Reproduce verbatim the stretch of entries from the line containing "adjacent (923, 581)" through the line containing "stevedore [188, 289]", including both of those lines.
begin RECORDS SHOWN
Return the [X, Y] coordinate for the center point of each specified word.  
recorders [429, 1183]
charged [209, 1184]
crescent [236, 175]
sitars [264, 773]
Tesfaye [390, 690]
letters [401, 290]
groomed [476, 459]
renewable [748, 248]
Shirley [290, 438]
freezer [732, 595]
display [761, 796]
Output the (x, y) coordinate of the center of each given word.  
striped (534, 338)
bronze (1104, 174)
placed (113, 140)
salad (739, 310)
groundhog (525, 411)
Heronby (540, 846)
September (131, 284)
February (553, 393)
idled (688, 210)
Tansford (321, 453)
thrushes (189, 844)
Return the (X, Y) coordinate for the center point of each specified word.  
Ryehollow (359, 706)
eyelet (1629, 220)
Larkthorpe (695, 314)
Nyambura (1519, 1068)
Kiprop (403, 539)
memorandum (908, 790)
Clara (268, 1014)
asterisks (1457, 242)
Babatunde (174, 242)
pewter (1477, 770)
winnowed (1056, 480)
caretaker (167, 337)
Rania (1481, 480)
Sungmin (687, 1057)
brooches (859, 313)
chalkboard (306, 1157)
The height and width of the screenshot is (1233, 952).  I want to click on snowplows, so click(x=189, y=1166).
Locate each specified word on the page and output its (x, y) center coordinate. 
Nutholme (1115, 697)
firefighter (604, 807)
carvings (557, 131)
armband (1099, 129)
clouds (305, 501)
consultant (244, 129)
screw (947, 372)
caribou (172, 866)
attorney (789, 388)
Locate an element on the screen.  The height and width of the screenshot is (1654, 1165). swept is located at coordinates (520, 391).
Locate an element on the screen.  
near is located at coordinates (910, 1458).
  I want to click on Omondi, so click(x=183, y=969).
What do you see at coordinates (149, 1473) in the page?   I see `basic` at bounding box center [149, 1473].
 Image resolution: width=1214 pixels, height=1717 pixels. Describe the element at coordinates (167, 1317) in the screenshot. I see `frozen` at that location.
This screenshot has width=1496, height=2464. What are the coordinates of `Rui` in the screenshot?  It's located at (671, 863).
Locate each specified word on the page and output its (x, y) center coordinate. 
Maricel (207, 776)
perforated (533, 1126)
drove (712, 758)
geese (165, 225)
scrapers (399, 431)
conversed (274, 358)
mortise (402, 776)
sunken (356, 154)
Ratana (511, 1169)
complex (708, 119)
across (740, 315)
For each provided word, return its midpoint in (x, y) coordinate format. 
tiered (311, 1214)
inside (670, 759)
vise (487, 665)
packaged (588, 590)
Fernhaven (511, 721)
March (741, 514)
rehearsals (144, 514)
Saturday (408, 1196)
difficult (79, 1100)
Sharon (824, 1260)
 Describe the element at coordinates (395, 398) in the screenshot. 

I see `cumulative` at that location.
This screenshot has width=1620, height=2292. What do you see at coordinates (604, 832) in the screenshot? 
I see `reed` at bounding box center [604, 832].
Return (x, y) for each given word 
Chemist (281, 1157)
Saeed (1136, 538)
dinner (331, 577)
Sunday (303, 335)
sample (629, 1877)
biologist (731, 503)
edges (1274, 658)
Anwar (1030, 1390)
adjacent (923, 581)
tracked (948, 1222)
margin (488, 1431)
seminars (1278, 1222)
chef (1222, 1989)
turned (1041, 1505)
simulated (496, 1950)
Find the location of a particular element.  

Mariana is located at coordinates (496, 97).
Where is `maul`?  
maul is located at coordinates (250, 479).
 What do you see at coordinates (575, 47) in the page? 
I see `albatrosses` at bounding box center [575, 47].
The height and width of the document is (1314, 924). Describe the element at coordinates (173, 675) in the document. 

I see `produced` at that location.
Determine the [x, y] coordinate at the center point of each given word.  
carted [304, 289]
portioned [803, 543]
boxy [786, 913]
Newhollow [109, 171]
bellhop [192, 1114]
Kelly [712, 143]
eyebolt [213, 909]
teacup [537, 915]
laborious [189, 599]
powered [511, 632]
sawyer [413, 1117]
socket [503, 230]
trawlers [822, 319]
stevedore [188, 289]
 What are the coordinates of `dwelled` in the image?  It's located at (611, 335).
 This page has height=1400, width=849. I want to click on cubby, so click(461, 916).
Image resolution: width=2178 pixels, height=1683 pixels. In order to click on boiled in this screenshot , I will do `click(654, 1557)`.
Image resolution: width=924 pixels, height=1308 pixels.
end RECORDS SHOWN
* [EXERCISE RESULT]
adjacent (923, 581)
tracked (948, 1222)
margin (488, 1431)
seminars (1278, 1222)
chef (1222, 1989)
turned (1041, 1505)
simulated (496, 1950)
Find the location of a particular element.  

Mariana is located at coordinates (496, 97).
Where is `maul`?  
maul is located at coordinates (250, 479).
 What do you see at coordinates (575, 47) in the page? 
I see `albatrosses` at bounding box center [575, 47].
The height and width of the document is (1314, 924). Describe the element at coordinates (173, 675) in the document. 

I see `produced` at that location.
Determine the [x, y] coordinate at the center point of each given word.  
carted [304, 289]
portioned [803, 543]
boxy [786, 913]
Newhollow [109, 171]
bellhop [192, 1114]
Kelly [712, 143]
eyebolt [213, 909]
teacup [537, 915]
laborious [189, 599]
powered [511, 632]
sawyer [413, 1117]
socket [503, 230]
trawlers [822, 319]
stevedore [188, 289]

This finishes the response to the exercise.